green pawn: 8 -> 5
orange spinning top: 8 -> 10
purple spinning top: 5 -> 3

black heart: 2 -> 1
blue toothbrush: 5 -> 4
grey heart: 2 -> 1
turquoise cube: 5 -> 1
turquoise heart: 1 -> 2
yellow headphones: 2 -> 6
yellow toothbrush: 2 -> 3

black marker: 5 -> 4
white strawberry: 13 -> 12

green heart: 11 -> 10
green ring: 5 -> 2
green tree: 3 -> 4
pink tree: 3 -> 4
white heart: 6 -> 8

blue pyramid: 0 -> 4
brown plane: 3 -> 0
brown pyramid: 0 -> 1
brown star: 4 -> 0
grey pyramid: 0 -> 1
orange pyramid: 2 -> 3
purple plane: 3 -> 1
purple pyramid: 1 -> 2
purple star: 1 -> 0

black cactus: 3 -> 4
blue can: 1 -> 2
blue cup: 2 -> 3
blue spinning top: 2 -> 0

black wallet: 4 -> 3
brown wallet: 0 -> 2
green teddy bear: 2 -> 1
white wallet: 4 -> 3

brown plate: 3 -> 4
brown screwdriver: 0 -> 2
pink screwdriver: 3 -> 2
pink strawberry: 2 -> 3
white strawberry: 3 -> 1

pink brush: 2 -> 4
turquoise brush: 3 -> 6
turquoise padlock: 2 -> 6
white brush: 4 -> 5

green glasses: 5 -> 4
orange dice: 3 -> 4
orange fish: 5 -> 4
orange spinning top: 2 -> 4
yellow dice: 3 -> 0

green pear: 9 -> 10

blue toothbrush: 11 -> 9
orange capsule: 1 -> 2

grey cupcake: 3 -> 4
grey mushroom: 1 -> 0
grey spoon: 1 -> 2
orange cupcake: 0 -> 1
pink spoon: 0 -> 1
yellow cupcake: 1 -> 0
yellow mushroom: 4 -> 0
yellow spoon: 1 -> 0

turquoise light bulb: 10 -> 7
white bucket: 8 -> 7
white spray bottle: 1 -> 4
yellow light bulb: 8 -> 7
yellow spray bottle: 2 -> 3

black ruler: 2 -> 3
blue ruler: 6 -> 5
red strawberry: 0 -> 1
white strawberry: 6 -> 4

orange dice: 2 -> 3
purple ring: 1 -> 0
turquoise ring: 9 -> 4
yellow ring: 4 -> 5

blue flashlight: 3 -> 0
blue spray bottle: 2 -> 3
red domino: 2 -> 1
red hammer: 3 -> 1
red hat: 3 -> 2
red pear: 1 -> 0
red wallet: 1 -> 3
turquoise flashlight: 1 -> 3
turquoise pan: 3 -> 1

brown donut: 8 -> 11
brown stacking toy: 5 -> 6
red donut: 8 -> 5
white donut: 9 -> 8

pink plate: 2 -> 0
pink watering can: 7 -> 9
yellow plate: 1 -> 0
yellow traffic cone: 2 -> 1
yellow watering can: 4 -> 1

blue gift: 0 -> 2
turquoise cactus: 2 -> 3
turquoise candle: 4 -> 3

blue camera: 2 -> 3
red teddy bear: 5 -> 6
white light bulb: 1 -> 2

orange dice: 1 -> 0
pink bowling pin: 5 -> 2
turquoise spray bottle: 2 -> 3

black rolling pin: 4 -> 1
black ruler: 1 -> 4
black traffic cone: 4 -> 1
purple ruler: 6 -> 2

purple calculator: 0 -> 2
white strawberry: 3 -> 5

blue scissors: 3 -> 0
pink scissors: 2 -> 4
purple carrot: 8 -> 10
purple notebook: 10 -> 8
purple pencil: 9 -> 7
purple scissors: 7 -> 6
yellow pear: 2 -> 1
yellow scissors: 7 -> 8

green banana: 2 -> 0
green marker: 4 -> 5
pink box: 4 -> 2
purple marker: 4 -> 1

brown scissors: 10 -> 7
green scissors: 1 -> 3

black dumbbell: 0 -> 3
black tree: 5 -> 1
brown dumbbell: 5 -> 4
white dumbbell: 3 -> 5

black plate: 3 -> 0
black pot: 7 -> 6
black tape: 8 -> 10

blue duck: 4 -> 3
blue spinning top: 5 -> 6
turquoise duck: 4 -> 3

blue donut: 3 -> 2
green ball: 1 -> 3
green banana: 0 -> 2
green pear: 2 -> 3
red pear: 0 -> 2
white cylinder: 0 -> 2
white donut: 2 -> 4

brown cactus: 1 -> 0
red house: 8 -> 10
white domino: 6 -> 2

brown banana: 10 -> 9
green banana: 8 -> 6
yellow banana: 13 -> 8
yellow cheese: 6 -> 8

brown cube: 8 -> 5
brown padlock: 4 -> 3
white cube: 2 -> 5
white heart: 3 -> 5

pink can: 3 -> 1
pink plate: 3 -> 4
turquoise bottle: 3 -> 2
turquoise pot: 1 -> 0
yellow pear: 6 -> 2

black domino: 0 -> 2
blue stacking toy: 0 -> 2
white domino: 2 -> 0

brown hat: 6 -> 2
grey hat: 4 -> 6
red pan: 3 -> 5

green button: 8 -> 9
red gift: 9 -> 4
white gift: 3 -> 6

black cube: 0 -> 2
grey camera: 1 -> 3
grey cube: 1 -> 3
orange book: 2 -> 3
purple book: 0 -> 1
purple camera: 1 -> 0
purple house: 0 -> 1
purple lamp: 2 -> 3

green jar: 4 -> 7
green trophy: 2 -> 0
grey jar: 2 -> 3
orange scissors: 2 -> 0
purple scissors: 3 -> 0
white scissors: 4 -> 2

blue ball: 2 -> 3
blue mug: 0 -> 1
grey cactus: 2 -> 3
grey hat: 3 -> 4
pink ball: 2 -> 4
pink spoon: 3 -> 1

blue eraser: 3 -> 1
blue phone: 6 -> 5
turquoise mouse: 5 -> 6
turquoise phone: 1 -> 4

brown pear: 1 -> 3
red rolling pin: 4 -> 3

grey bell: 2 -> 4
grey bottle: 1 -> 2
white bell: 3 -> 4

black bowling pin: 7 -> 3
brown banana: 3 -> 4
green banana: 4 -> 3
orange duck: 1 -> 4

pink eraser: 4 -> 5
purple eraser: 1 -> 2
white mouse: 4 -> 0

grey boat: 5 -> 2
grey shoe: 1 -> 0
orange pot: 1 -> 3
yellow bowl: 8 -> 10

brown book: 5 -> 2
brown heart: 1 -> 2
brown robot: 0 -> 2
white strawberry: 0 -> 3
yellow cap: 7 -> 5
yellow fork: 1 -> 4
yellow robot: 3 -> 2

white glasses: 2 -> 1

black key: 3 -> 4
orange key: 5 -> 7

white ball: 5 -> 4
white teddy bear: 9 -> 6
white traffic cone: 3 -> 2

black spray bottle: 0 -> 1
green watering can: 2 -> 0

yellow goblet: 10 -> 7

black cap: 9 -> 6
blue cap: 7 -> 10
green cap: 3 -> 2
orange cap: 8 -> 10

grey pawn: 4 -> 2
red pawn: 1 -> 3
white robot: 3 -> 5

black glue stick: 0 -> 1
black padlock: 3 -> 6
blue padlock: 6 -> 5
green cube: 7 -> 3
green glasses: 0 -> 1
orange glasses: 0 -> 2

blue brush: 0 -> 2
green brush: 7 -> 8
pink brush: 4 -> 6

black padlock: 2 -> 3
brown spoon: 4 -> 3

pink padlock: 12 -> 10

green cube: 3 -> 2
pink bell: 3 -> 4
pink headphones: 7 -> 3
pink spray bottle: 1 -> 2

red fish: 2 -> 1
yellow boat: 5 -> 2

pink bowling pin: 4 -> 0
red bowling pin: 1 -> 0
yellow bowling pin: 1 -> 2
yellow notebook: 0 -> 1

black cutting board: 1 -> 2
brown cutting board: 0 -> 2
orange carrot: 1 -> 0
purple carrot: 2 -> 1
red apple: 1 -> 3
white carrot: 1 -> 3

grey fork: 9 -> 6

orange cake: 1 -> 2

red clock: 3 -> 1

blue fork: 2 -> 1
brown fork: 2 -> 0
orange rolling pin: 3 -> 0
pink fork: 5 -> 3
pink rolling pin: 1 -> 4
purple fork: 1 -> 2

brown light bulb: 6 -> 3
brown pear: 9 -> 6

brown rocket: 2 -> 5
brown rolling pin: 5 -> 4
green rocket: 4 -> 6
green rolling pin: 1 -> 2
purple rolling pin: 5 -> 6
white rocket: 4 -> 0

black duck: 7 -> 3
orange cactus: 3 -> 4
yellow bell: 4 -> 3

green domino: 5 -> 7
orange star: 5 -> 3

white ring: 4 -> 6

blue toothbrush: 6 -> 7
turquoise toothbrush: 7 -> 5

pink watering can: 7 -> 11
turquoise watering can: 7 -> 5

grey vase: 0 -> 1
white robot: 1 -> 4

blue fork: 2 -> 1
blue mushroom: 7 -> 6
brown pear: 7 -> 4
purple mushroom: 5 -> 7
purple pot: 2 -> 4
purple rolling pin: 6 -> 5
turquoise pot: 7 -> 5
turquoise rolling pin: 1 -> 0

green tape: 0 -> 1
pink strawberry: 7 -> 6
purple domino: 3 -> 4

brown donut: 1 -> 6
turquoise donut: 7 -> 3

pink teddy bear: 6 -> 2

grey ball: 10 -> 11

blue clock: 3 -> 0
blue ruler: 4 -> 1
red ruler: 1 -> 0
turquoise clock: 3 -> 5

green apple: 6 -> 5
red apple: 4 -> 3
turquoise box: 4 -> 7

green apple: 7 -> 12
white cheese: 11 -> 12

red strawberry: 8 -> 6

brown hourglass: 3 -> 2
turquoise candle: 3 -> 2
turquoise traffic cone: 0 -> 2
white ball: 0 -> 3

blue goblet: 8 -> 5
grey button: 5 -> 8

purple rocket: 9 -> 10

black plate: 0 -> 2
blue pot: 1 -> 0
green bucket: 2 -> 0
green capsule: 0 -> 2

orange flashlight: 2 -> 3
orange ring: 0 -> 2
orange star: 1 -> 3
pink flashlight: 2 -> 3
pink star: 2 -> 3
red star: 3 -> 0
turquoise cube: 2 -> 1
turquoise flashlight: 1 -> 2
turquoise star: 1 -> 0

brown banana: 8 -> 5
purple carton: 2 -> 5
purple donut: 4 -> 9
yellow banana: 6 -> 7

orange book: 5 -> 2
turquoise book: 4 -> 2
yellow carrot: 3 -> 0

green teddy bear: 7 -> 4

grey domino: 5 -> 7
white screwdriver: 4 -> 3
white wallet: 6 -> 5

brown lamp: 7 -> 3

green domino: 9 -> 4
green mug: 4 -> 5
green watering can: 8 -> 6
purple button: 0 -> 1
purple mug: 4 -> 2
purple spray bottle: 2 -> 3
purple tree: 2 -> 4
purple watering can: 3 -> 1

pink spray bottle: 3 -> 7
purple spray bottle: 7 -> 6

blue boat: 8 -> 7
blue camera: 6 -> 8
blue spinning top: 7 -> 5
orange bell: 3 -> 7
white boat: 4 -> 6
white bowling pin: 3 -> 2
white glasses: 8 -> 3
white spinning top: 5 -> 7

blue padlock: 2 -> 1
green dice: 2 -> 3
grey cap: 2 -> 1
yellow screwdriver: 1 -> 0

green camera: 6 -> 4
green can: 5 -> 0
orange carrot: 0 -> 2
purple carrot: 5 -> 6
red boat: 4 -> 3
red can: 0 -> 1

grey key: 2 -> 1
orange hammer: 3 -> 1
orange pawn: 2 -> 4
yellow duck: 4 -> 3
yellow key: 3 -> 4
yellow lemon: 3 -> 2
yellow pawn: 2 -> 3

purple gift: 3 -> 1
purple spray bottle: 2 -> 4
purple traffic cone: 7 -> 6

---

▶ **What is needed**:
Copy all lines of the records that have the string "pyramid" in them.

▶ **Written solution**:
blue pyramid: 0 -> 4
brown pyramid: 0 -> 1
grey pyramid: 0 -> 1
orange pyramid: 2 -> 3
purple pyramid: 1 -> 2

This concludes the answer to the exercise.